Copy exactly the lines from the one containing "purple semicircle: (26, 131)" through the last line of the records below, both included, and leave out the pictures.

Geometric shape edit sequences
☆ ☆ ☆ ☆ ☆
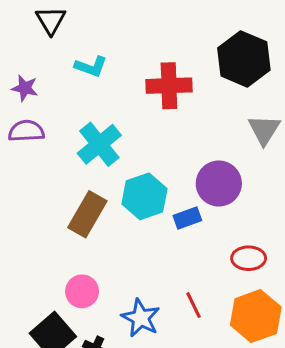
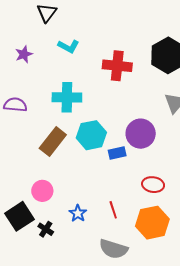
purple star: (25, 88) -> (24, 54), turned 30
purple semicircle: (26, 131) -> (15, 105), moved
cyan cross: (99, 144) -> (67, 97), turned 32
blue star: (141, 318) -> (78, 213), size x0.7

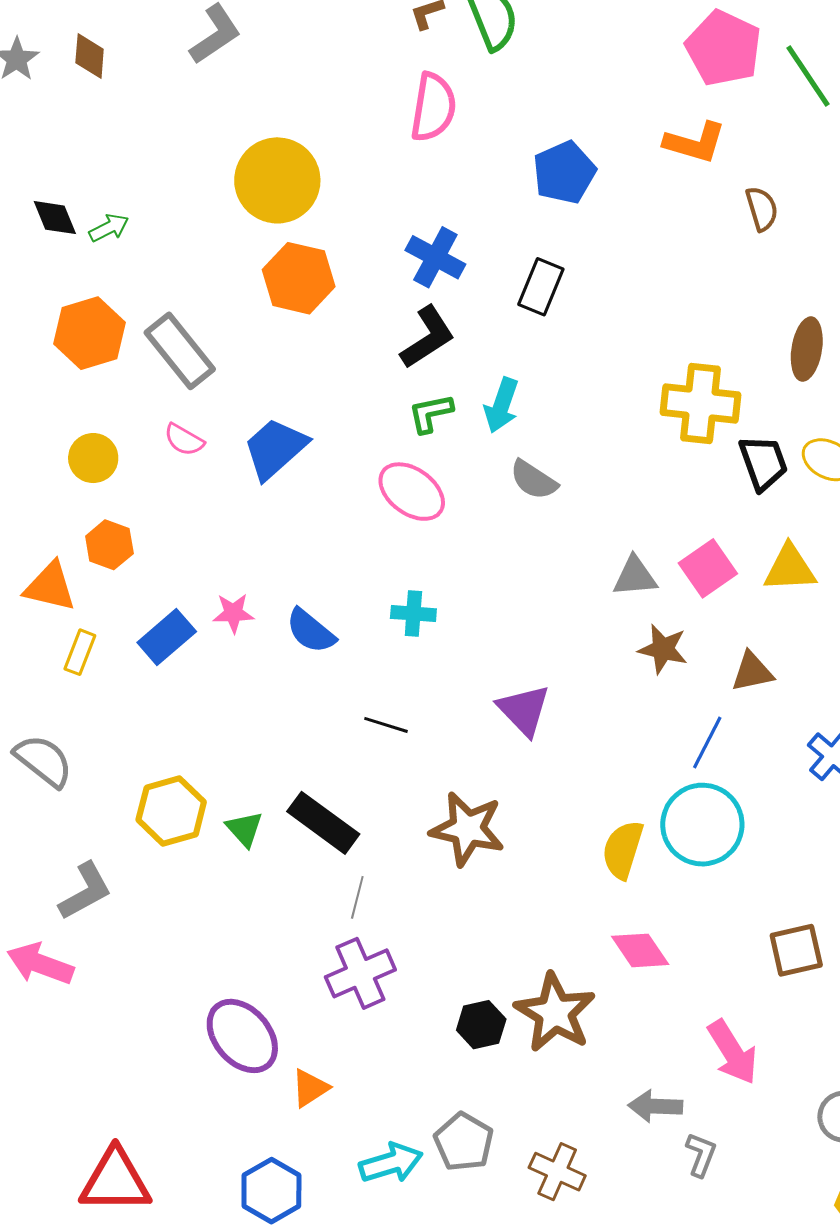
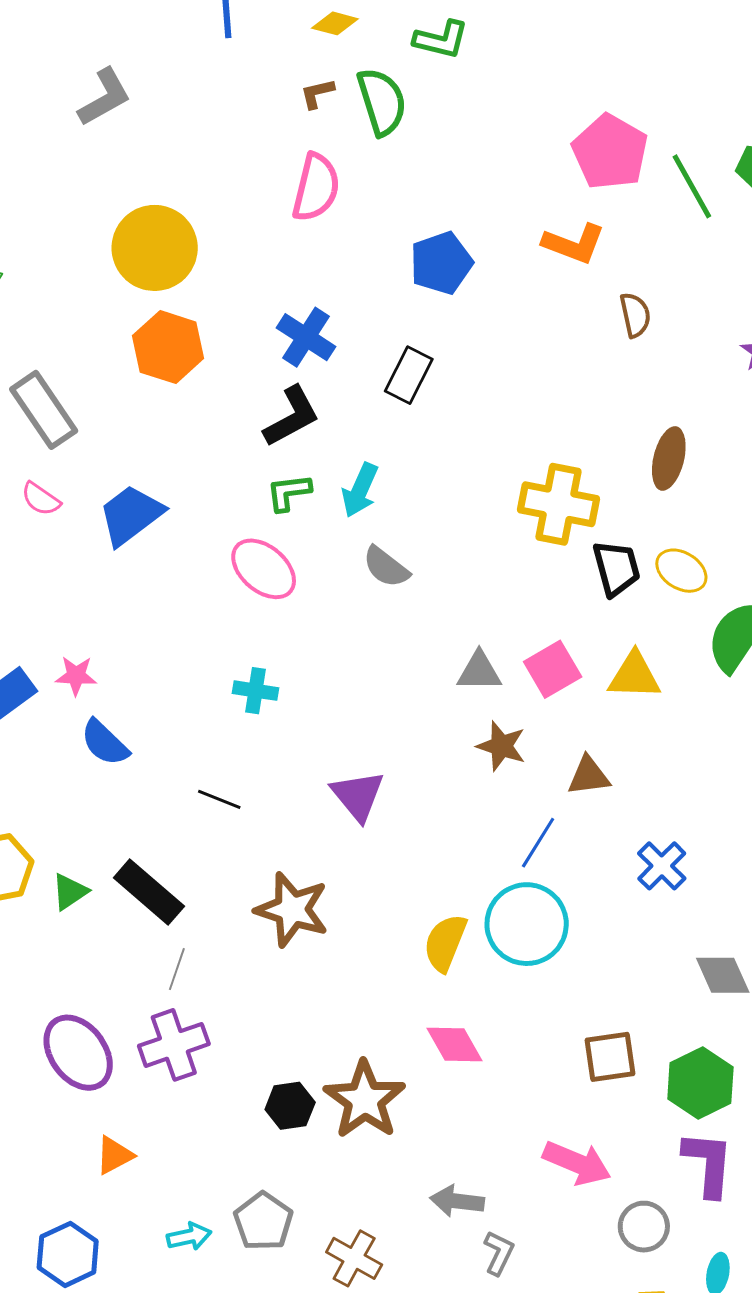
blue semicircle: (311, 631) -> (105, 743), moved
green triangle: (244, 829) -> (70, 892), turned 33
purple ellipse: (242, 1036) -> (78, 1053), moved
pink arrow: (733, 1052) -> (577, 1163), moved, turned -40
cyan arrow: (391, 1163) -> (189, 1236), size x0.7

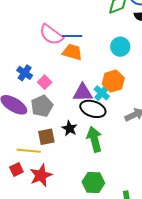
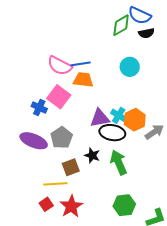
☆ ☆ ☆ ☆ ☆
• ANSWER BOX:
purple semicircle: (26, 131) -> (15, 105), moved
cyan cross: (99, 144) -> (67, 97), turned 32
blue star: (141, 318) -> (78, 213), size x0.7

blue semicircle: (311, 631) -> (105, 743), moved
green triangle: (244, 829) -> (70, 892), turned 33
purple ellipse: (242, 1036) -> (78, 1053), moved
pink arrow: (733, 1052) -> (577, 1163), moved, turned -40
cyan arrow: (391, 1163) -> (189, 1236), size x0.7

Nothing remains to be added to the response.